======== Information given
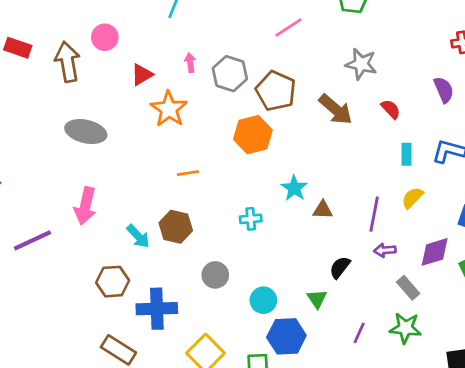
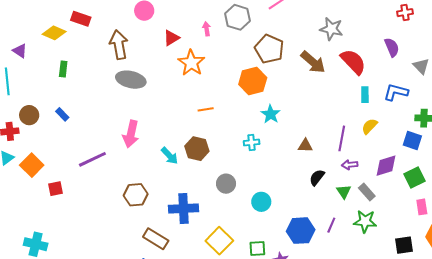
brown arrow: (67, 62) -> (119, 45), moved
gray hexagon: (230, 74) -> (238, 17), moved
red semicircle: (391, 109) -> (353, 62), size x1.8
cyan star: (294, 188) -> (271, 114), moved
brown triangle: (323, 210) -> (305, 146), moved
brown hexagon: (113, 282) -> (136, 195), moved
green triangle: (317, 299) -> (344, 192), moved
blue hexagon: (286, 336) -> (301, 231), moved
================
======== Information given
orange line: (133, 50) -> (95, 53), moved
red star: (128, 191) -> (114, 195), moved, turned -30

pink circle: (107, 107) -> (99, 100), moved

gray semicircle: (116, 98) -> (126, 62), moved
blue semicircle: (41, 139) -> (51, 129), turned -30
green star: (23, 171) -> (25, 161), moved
================
======== Information given
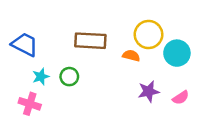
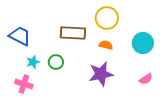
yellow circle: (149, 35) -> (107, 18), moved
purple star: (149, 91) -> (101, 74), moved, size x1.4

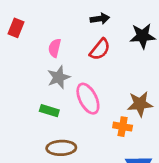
================
→ **What you are asked to do**
Retype the records above, but only those lines that fall between the line containing "brown triangle: (323, 210)" and the line containing "blue hexagon: (286, 336) -> (301, 231), moved", with both of those lines included, exactly as written.

→ **Solution below**
brown triangle: (323, 210) -> (305, 146), moved
brown hexagon: (113, 282) -> (136, 195), moved
green triangle: (317, 299) -> (344, 192), moved
blue hexagon: (286, 336) -> (301, 231), moved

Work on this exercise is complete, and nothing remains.